PROBLEM TO WORK ON — Give the records again exactly as written. Leave out the pictures.

GIVEN DATA —
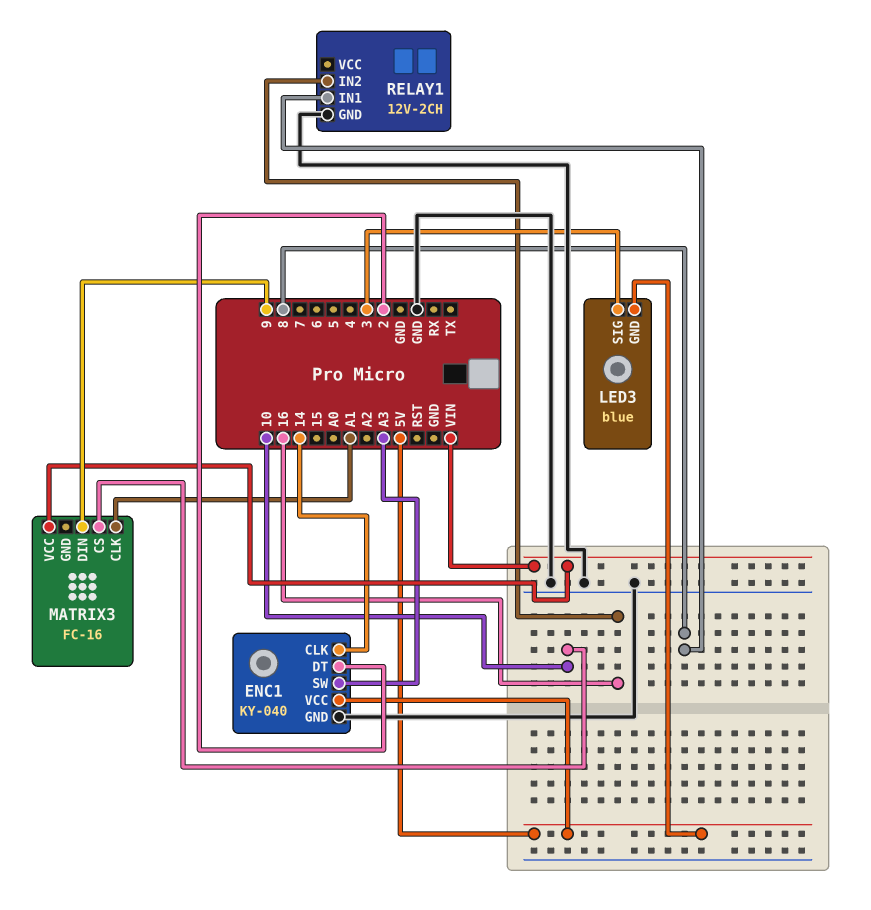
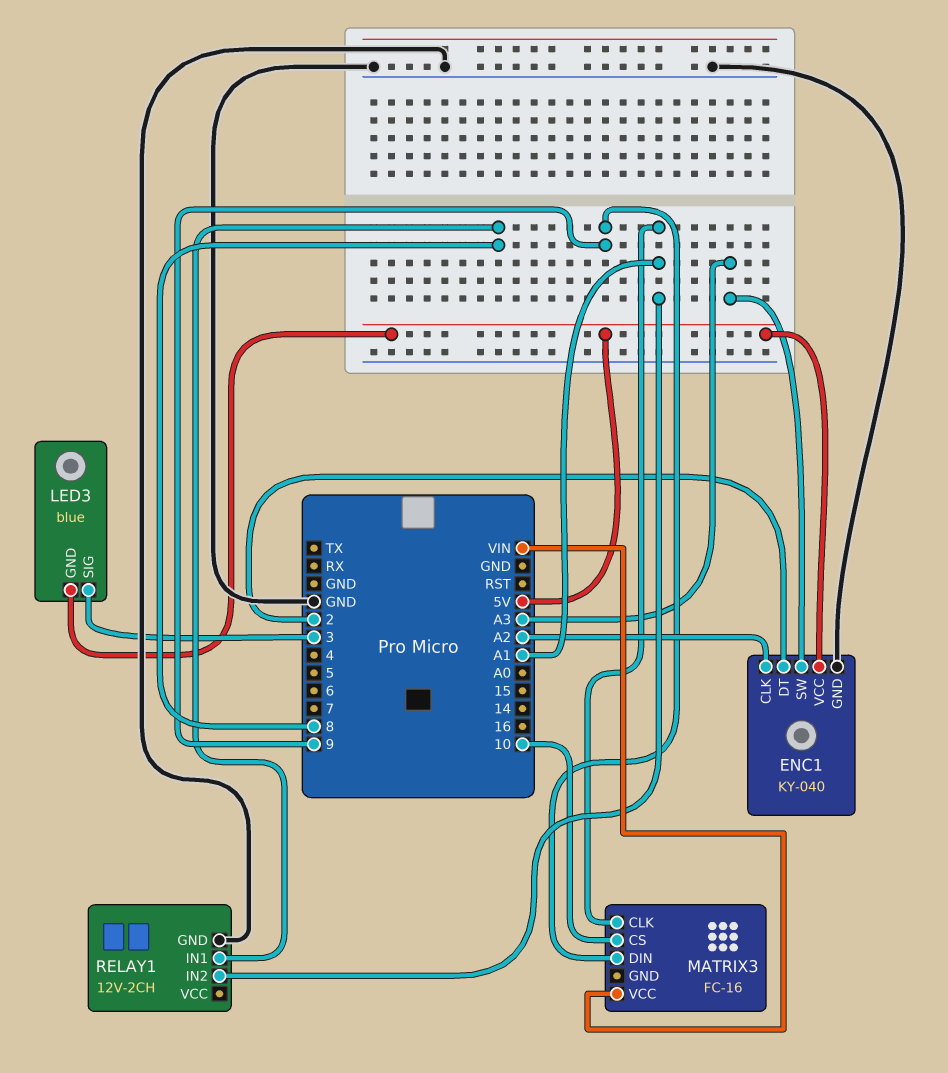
ENC1 pin CLK: 14 -> A2
RELAY1 pin IN2: 16 -> A1

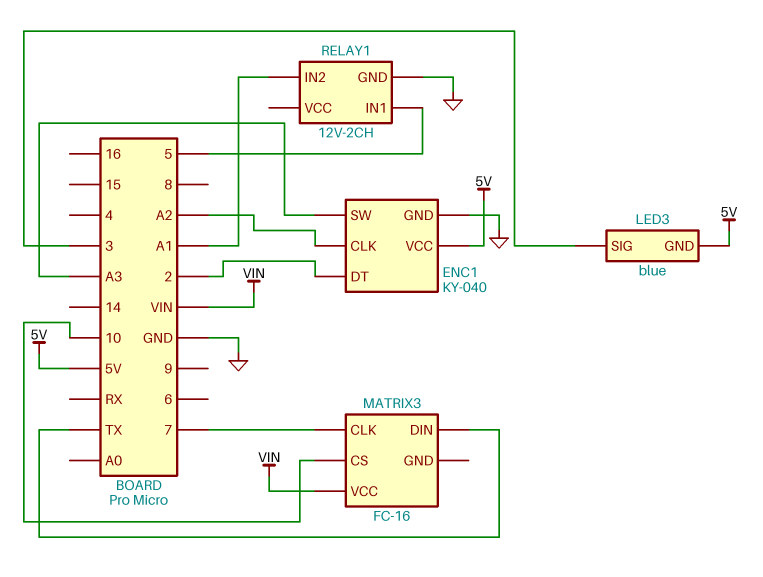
MATRIX3 pin CLK: A1 -> 7
MATRIX3 pin DIN: 9 -> TX
RELAY1 pin IN1: 8 -> 5

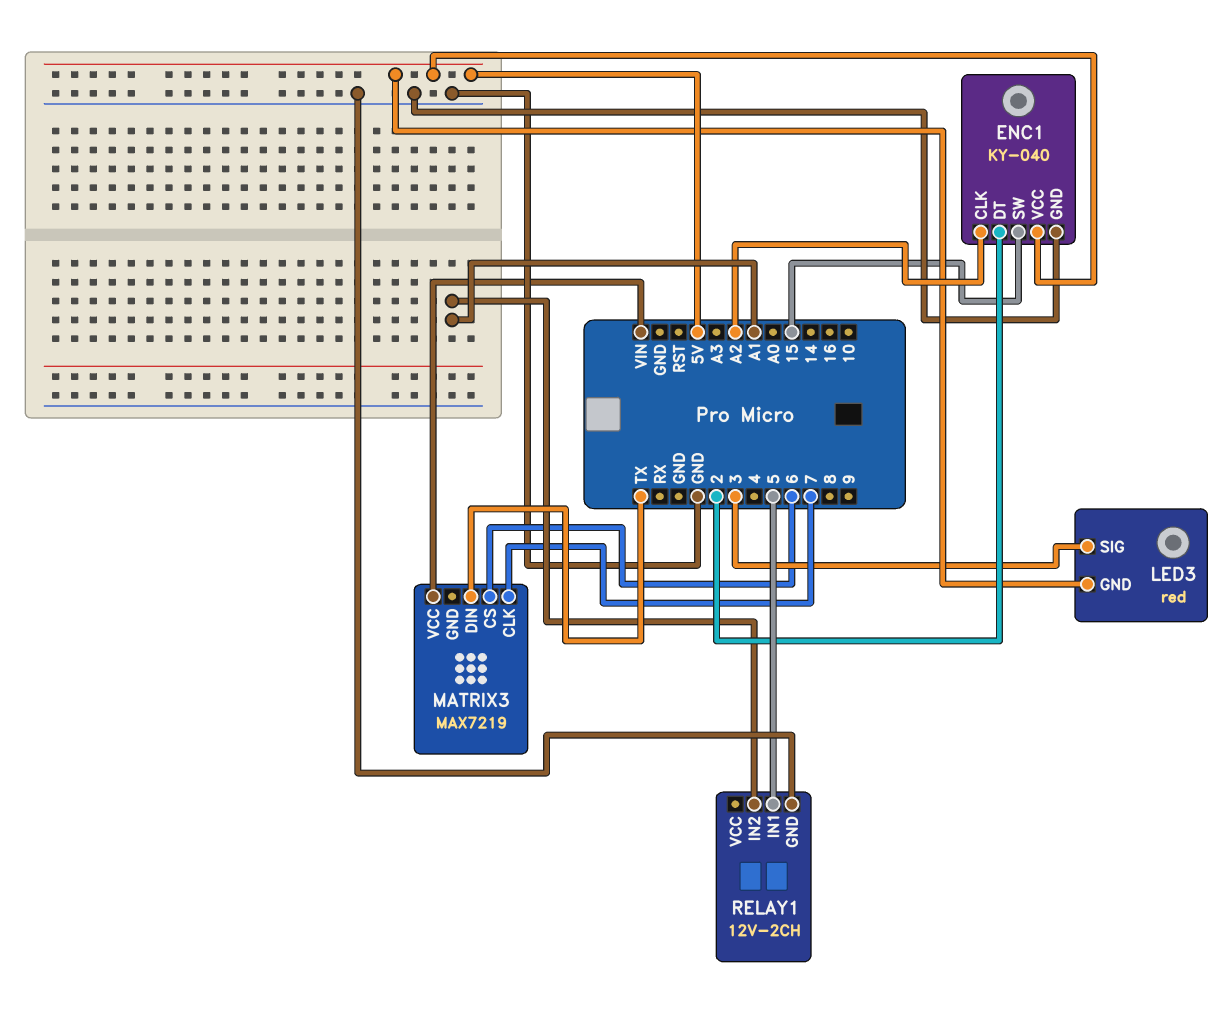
ENC1 pin SW: A3 -> 15
LED3: blue -> red
MATRIX3: FC-16 -> MAX7219
MATRIX3 pin CS: 10 -> 6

SOLUTION TO THIS TASK —
ENC1 pin CLK: 14 -> A2
RELAY1 pin IN2: 16 -> A1

MATRIX3 pin CLK: A1 -> 7
MATRIX3 pin DIN: 9 -> TX
RELAY1 pin IN1: 8 -> 5

ENC1 pin SW: A3 -> 15
LED3: blue -> red
MATRIX3: FC-16 -> MAX7219
MATRIX3 pin CS: 10 -> 6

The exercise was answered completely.